# WORK TO BE COMPLETED
Give back, word for word, the lines in the listing below from the one holding "white tile G8" down to the one holding "tan plate F3:F8", both ends included.

# RECORDS SUPPLIED
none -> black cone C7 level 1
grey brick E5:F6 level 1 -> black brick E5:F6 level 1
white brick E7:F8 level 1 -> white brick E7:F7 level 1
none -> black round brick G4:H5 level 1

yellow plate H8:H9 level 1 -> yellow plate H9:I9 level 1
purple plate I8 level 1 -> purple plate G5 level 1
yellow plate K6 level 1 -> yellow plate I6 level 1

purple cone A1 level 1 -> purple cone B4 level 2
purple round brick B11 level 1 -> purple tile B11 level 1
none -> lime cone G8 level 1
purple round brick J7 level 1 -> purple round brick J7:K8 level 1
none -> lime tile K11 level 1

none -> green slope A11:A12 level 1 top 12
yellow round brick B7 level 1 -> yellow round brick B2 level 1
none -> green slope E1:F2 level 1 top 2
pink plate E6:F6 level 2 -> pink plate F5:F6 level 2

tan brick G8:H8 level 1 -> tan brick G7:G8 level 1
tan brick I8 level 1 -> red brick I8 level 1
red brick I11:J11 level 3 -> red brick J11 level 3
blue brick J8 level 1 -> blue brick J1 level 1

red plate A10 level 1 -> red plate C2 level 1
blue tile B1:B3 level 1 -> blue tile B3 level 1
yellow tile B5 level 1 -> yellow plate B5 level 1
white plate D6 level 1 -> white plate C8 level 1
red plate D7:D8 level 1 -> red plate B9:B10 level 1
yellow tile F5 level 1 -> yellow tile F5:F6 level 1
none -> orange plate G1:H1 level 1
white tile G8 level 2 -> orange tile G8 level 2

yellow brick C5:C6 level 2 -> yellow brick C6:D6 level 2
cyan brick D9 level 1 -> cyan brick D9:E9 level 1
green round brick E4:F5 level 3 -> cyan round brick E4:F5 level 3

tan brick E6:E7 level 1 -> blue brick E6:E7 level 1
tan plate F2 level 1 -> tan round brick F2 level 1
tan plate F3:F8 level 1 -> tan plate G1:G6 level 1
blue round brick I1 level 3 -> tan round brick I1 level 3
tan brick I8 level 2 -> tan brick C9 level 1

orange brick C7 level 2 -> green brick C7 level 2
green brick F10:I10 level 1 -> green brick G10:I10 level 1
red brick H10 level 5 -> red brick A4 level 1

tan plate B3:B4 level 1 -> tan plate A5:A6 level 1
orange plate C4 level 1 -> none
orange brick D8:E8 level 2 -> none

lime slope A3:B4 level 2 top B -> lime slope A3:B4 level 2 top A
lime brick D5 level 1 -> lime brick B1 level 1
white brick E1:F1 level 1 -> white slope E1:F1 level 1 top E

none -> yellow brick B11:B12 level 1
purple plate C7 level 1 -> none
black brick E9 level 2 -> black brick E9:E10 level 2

# SOLUTION TO THIS PROBLEM
white tile G8 level 2 -> orange tile G8 level 2

yellow brick C5:C6 level 2 -> yellow brick C6:D6 level 2
cyan brick D9 level 1 -> cyan brick D9:E9 level 1
green round brick E4:F5 level 3 -> cyan round brick E4:F5 level 3

tan brick E6:E7 level 1 -> blue brick E6:E7 level 1
tan plate F2 level 1 -> tan round brick F2 level 1
tan plate F3:F8 level 1 -> tan plate G1:G6 level 1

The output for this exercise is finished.